[Data excerpts]
:::::
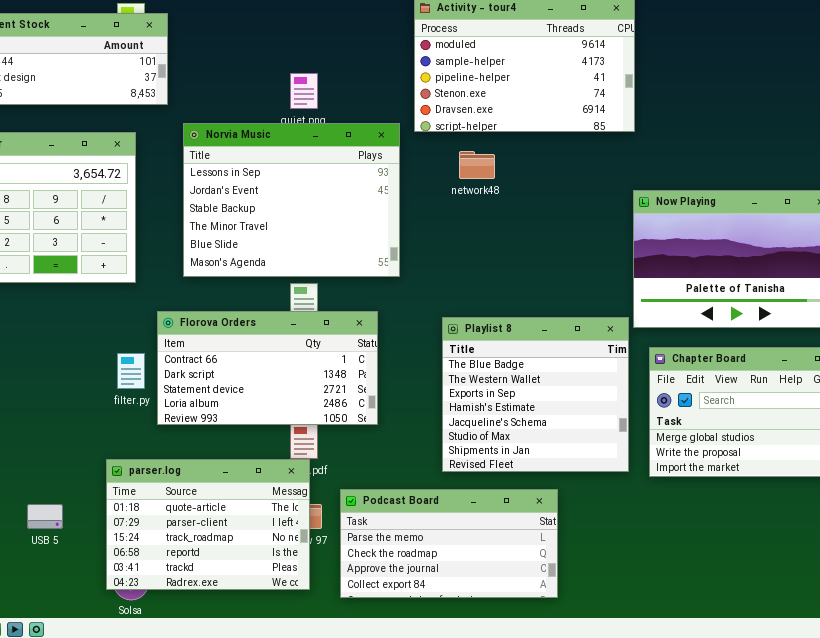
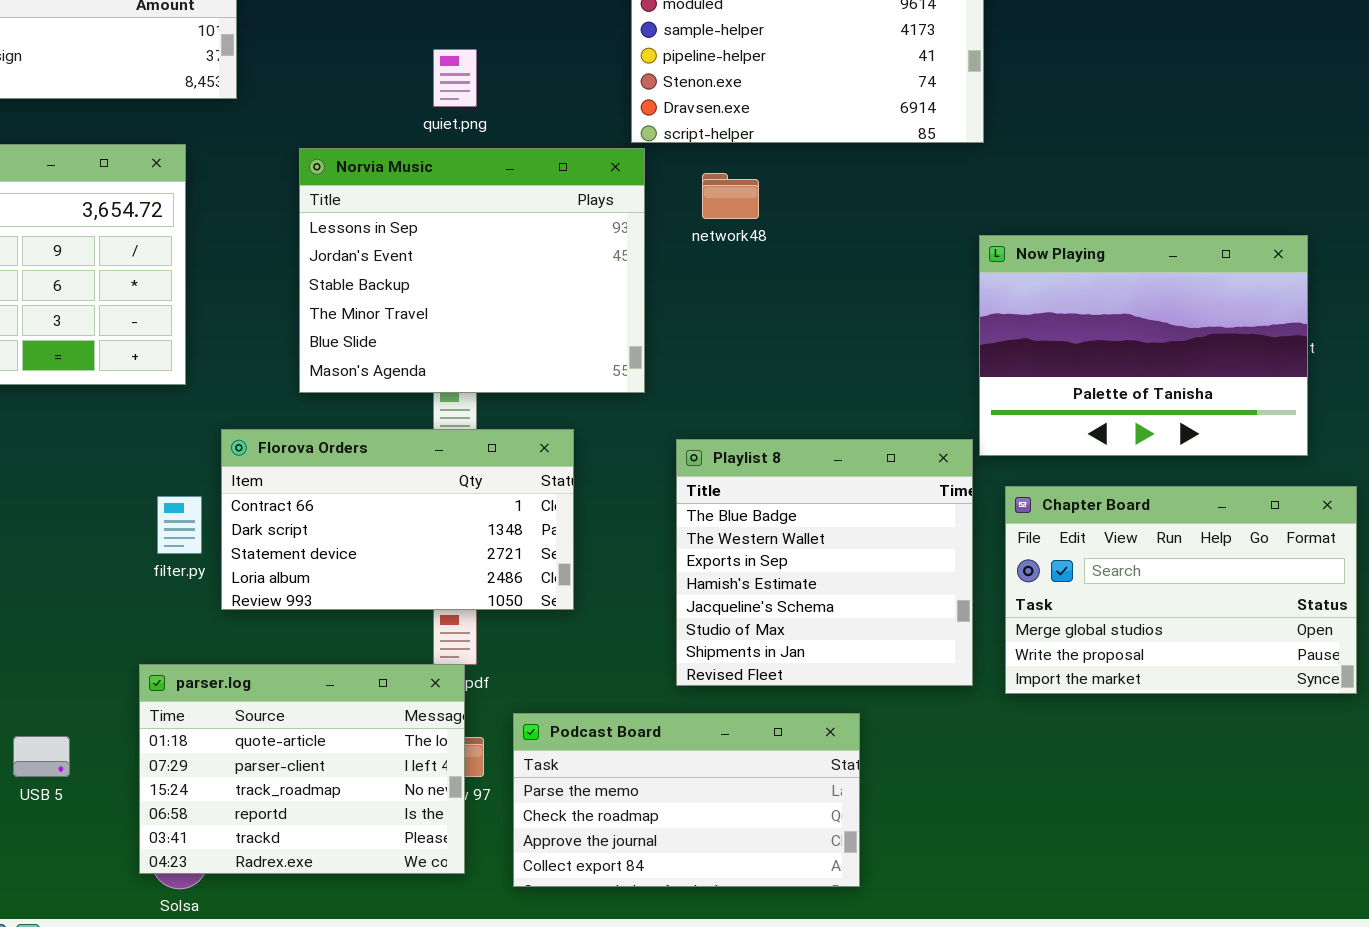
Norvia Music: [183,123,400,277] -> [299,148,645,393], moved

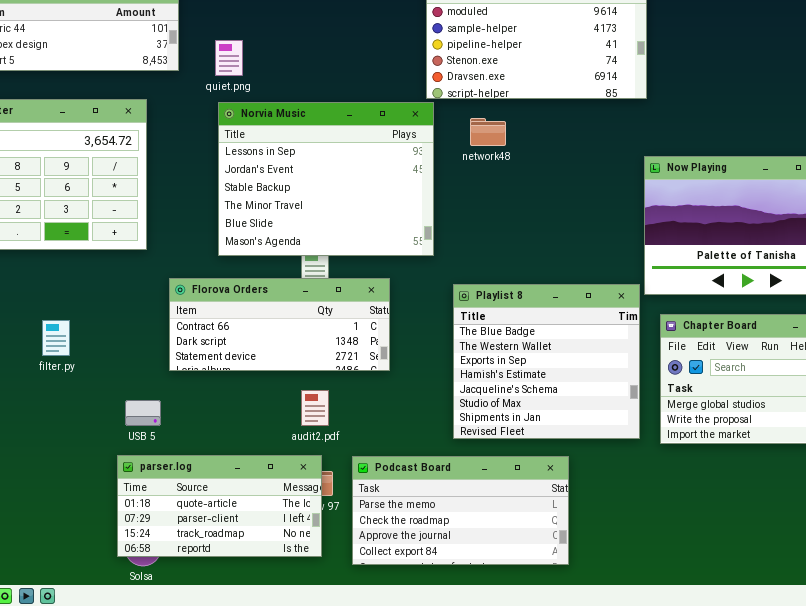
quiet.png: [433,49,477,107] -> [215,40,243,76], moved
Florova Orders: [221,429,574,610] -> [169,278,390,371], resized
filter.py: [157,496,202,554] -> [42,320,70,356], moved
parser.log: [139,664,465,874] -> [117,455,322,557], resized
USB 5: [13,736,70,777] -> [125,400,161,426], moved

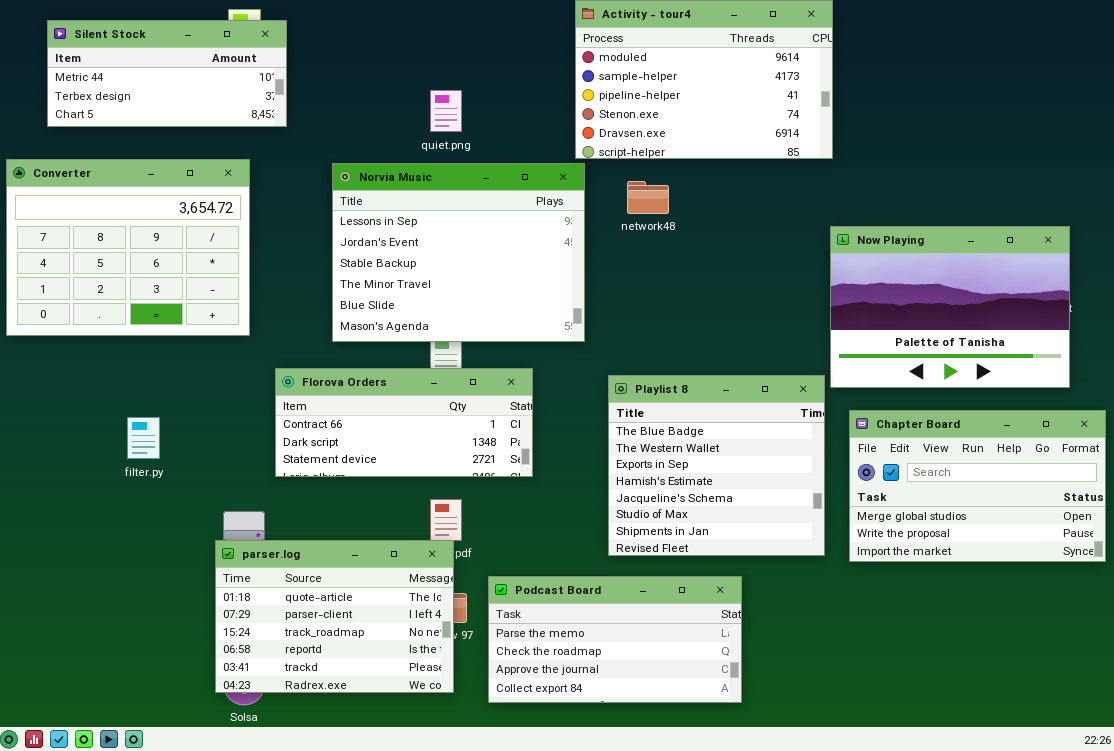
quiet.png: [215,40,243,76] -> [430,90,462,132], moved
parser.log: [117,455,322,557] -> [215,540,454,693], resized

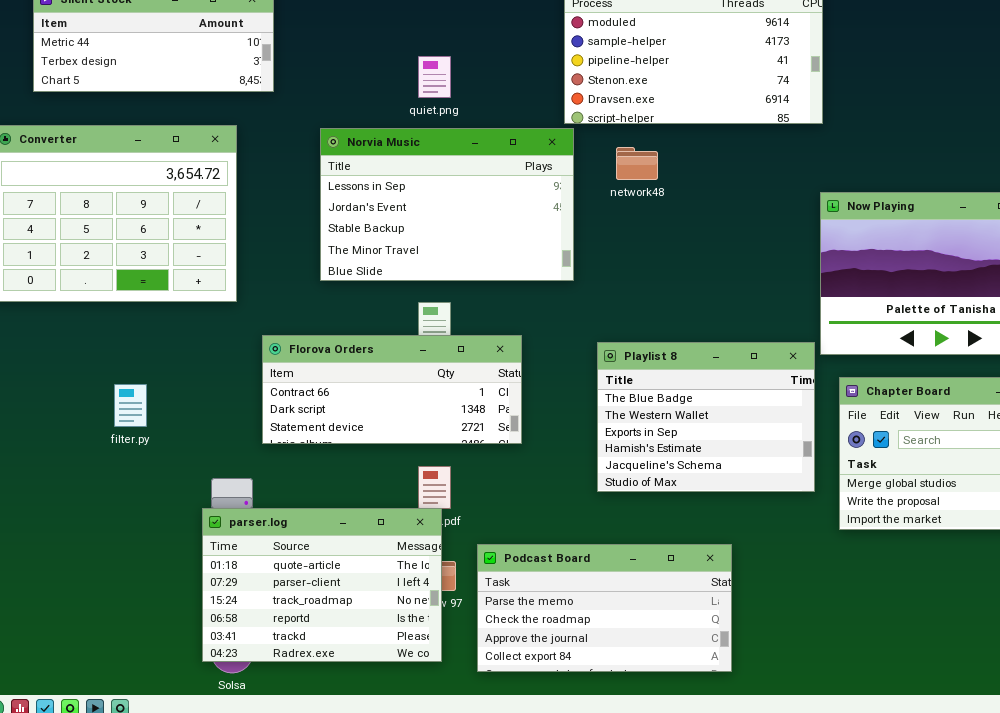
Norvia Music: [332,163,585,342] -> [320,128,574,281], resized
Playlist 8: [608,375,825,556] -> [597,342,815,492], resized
:::::
DESCRIPTION OF THE TASK:
A verbatim copy of the entries, stripped of pictures, should be produced.

EXERCISE SOLUTION:
Norvia Music: [183,123,400,277] -> [299,148,645,393], moved

quiet.png: [433,49,477,107] -> [215,40,243,76], moved
Florova Orders: [221,429,574,610] -> [169,278,390,371], resized
filter.py: [157,496,202,554] -> [42,320,70,356], moved
parser.log: [139,664,465,874] -> [117,455,322,557], resized
USB 5: [13,736,70,777] -> [125,400,161,426], moved

quiet.png: [215,40,243,76] -> [430,90,462,132], moved
parser.log: [117,455,322,557] -> [215,540,454,693], resized

Norvia Music: [332,163,585,342] -> [320,128,574,281], resized
Playlist 8: [608,375,825,556] -> [597,342,815,492], resized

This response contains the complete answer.